- **EXERCISE DESCRIPTION**
Using the records below, filter for lines that contain the string "moved" and copy them out.

- **MATERIAL SHOWN**
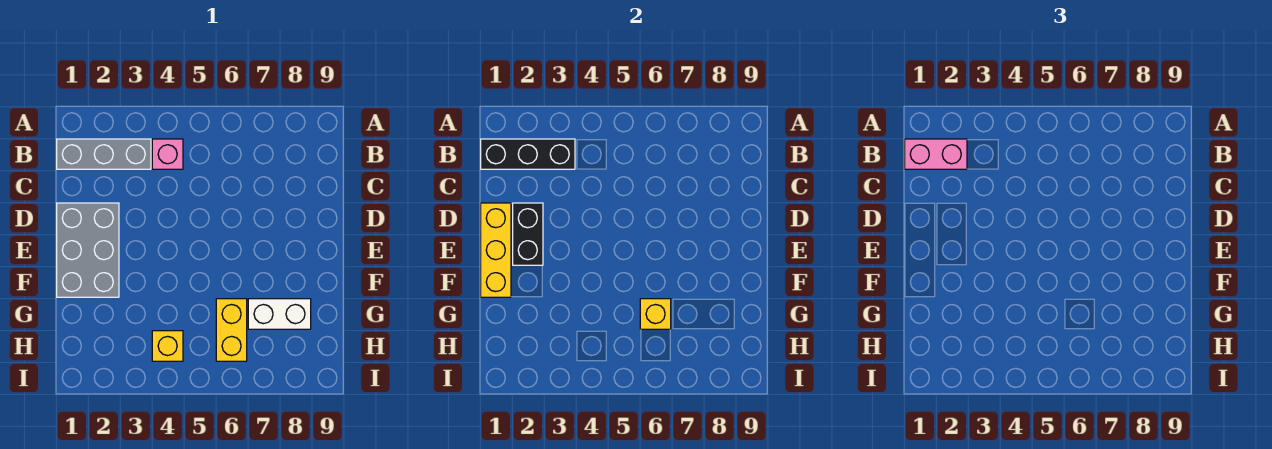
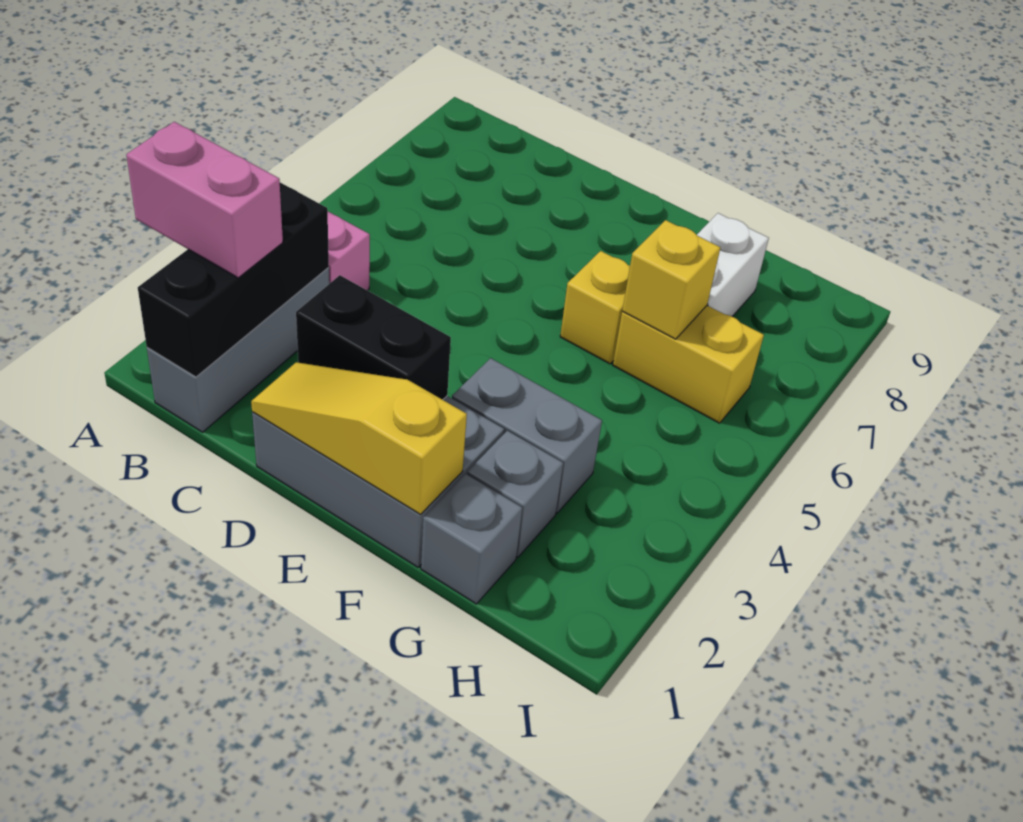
pink 1x2 brick [905,139,967,169] -> pink 1x2 brick turned to [126,122,283,278]
yellow 1x3 brick [481,203,511,297] -> yellow 1x3 slope [251,362,467,514]
none -> grey 1x2 brick [452,358,602,513]
none -> grey 1x1 brick [421,474,522,604]
none -> grey 1x1 brick [467,431,563,557]
yellow 1x1 brick [152,331,183,361] -> yellow 1x1 brick moved to [560,251,630,364]

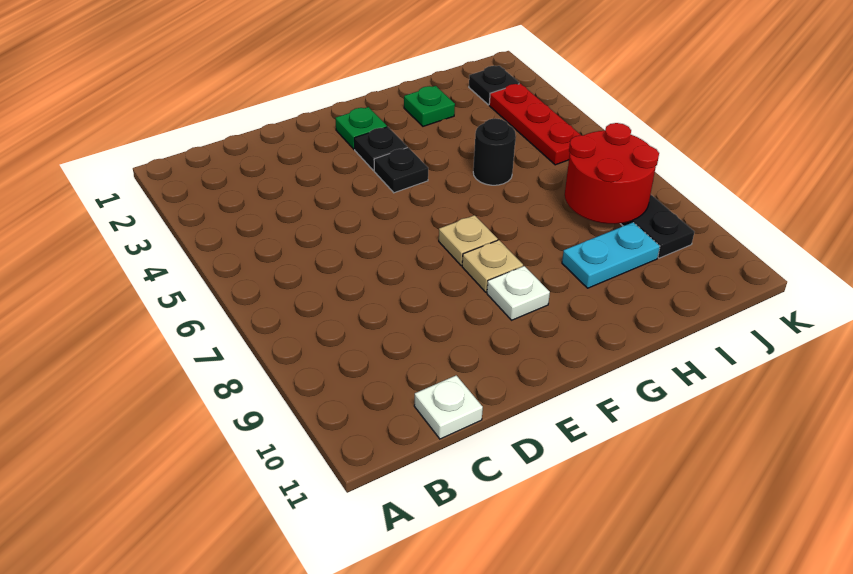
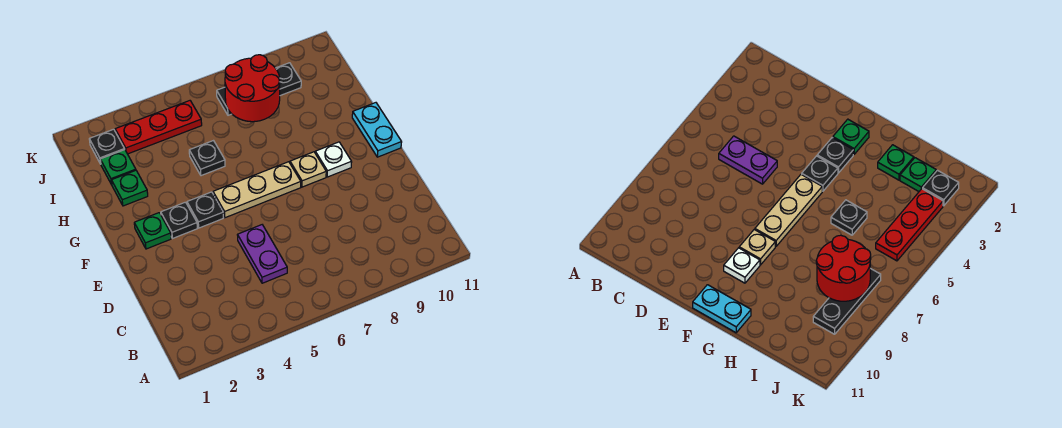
none -> purple 1x2 plate [238,225,287,283]
white 1x1 plate [414,375,483,439] -> none
tan 1x1 plate [439,215,498,266] -> tan 1x3 plate [213,162,301,218]
black 1x1 round brick [473,118,516,185] -> black 1x1 plate [189,141,225,176]
cyan 1x2 plate [562,222,660,288] -> cyan 1x2 plate moved to [352,103,402,157]
none -> green 1x1 plate [100,150,136,185]

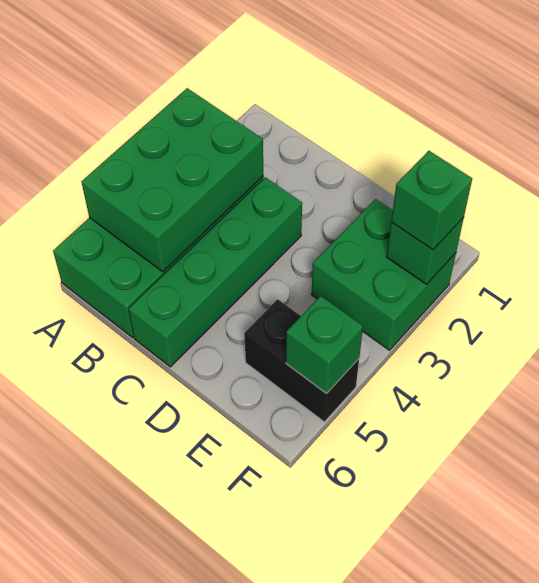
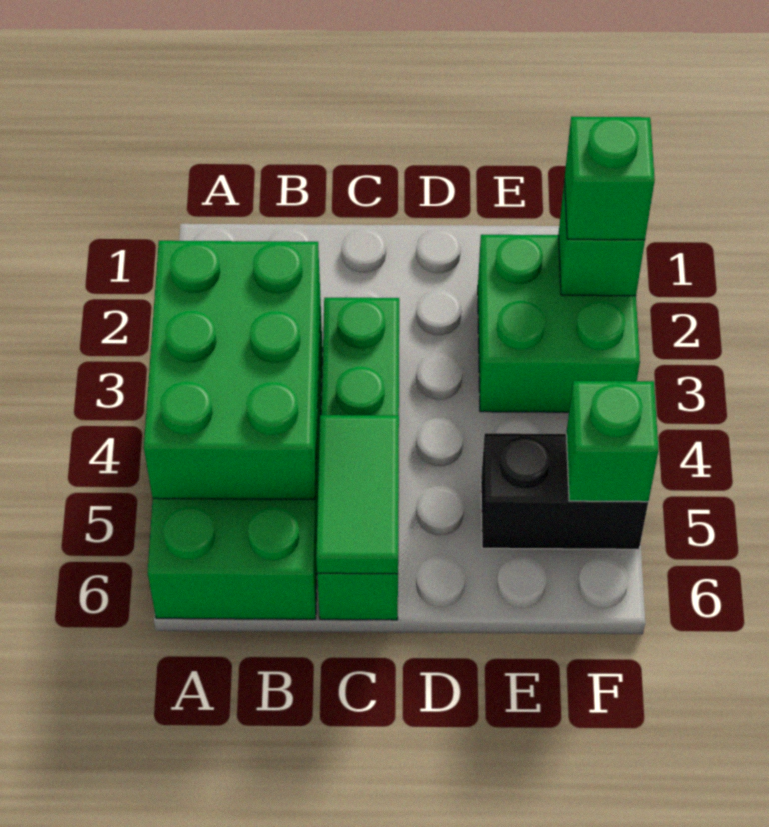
none -> green 1x2 tile [316,415,399,574]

- **TASK SOLUTION**
yellow 1x1 brick [152,331,183,361] -> yellow 1x1 brick moved to [560,251,630,364]
cyan 1x2 plate [562,222,660,288] -> cyan 1x2 plate moved to [352,103,402,157]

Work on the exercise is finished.